Data to use:
- - - -
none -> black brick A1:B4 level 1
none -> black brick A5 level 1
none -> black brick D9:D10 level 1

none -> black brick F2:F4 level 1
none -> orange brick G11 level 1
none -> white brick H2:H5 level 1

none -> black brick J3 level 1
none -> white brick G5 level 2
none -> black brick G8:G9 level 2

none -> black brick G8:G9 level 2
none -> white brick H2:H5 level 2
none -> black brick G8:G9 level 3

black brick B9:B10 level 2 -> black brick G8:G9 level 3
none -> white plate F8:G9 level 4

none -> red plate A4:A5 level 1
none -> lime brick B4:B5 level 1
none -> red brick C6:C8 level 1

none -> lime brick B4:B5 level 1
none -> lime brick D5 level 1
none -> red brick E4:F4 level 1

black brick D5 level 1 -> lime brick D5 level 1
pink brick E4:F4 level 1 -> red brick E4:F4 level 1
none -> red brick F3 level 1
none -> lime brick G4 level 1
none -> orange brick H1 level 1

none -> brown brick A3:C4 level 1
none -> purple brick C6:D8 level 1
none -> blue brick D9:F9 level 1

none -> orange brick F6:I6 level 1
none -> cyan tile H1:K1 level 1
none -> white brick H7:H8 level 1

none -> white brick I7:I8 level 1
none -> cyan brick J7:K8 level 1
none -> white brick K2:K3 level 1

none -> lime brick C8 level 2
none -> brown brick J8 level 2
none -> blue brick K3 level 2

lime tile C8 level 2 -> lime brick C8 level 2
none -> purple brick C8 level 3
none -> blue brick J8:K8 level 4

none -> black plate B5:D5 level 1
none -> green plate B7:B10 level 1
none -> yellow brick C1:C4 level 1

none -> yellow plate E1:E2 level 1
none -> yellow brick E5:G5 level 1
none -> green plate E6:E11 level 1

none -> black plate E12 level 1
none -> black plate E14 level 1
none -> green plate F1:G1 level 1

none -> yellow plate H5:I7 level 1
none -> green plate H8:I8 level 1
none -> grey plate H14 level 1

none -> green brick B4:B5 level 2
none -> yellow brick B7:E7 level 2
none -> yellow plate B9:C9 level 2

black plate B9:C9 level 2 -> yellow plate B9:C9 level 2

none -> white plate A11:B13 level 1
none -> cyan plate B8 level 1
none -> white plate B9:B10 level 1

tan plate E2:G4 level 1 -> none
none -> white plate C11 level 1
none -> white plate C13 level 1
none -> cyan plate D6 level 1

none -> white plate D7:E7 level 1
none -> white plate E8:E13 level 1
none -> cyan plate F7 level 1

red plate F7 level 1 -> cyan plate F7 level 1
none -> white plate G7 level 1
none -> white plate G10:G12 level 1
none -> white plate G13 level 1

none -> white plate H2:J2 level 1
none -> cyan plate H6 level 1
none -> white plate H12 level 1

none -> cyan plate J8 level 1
- - - -
Prepare a faithful transcription of the material above, with nothing altered.

Task solution:
none -> black brick A1:B4 level 1
none -> black brick A5 level 1
none -> black brick D9:D10 level 1

none -> black brick F2:F4 level 1
none -> orange brick G11 level 1
none -> white brick H2:H5 level 1

none -> black brick J3 level 1
none -> white brick G5 level 2
none -> black brick G8:G9 level 2

none -> black brick G8:G9 level 2
none -> white brick H2:H5 level 2
none -> black brick G8:G9 level 3

black brick B9:B10 level 2 -> black brick G8:G9 level 3
none -> white plate F8:G9 level 4

none -> red plate A4:A5 level 1
none -> lime brick B4:B5 level 1
none -> red brick C6:C8 level 1

none -> lime brick B4:B5 level 1
none -> lime brick D5 level 1
none -> red brick E4:F4 level 1

black brick D5 level 1 -> lime brick D5 level 1
pink brick E4:F4 level 1 -> red brick E4:F4 level 1
none -> red brick F3 level 1
none -> lime brick G4 level 1
none -> orange brick H1 level 1

none -> brown brick A3:C4 level 1
none -> purple brick C6:D8 level 1
none -> blue brick D9:F9 level 1

none -> orange brick F6:I6 level 1
none -> cyan tile H1:K1 level 1
none -> white brick H7:H8 level 1

none -> white brick I7:I8 level 1
none -> cyan brick J7:K8 level 1
none -> white brick K2:K3 level 1

none -> lime brick C8 level 2
none -> brown brick J8 level 2
none -> blue brick K3 level 2

lime tile C8 level 2 -> lime brick C8 level 2
none -> purple brick C8 level 3
none -> blue brick J8:K8 level 4

none -> black plate B5:D5 level 1
none -> green plate B7:B10 level 1
none -> yellow brick C1:C4 level 1

none -> yellow plate E1:E2 level 1
none -> yellow brick E5:G5 level 1
none -> green plate E6:E11 level 1

none -> black plate E12 level 1
none -> black plate E14 level 1
none -> green plate F1:G1 level 1

none -> yellow plate H5:I7 level 1
none -> green plate H8:I8 level 1
none -> grey plate H14 level 1

none -> green brick B4:B5 level 2
none -> yellow brick B7:E7 level 2
none -> yellow plate B9:C9 level 2

black plate B9:C9 level 2 -> yellow plate B9:C9 level 2

none -> white plate A11:B13 level 1
none -> cyan plate B8 level 1
none -> white plate B9:B10 level 1

tan plate E2:G4 level 1 -> none
none -> white plate C11 level 1
none -> white plate C13 level 1
none -> cyan plate D6 level 1

none -> white plate D7:E7 level 1
none -> white plate E8:E13 level 1
none -> cyan plate F7 level 1

red plate F7 level 1 -> cyan plate F7 level 1
none -> white plate G7 level 1
none -> white plate G10:G12 level 1
none -> white plate G13 level 1

none -> white plate H2:J2 level 1
none -> cyan plate H6 level 1
none -> white plate H12 level 1

none -> cyan plate J8 level 1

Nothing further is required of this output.